• **Request**: Give the data below again exactly as written, but without the pictures.

(Object transformation records)
*** Block opens ***

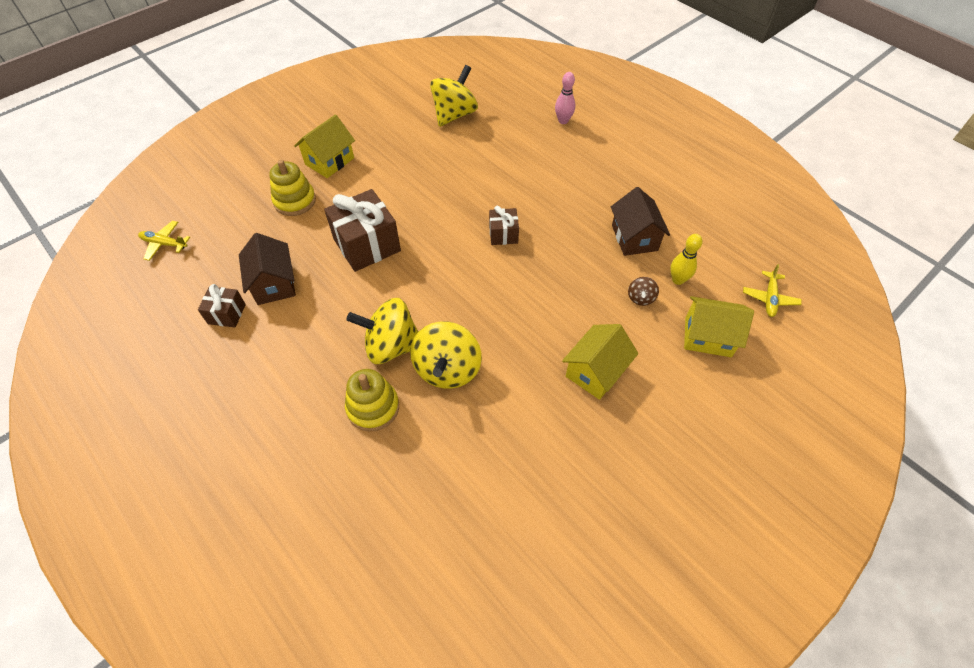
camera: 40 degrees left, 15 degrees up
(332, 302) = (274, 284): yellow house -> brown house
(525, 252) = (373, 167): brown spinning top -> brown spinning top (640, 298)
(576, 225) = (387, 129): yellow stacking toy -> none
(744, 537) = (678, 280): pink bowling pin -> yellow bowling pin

*** Block closes ***

• **Solved exercise**:
camera: 40 degrees left, 15 degrees up
(332, 302) = (274, 284): yellow house -> brown house
(525, 252) = (373, 167): brown spinning top -> brown spinning top (640, 298)
(576, 225) = (387, 129): yellow stacking toy -> none
(744, 537) = (678, 280): pink bowling pin -> yellow bowling pin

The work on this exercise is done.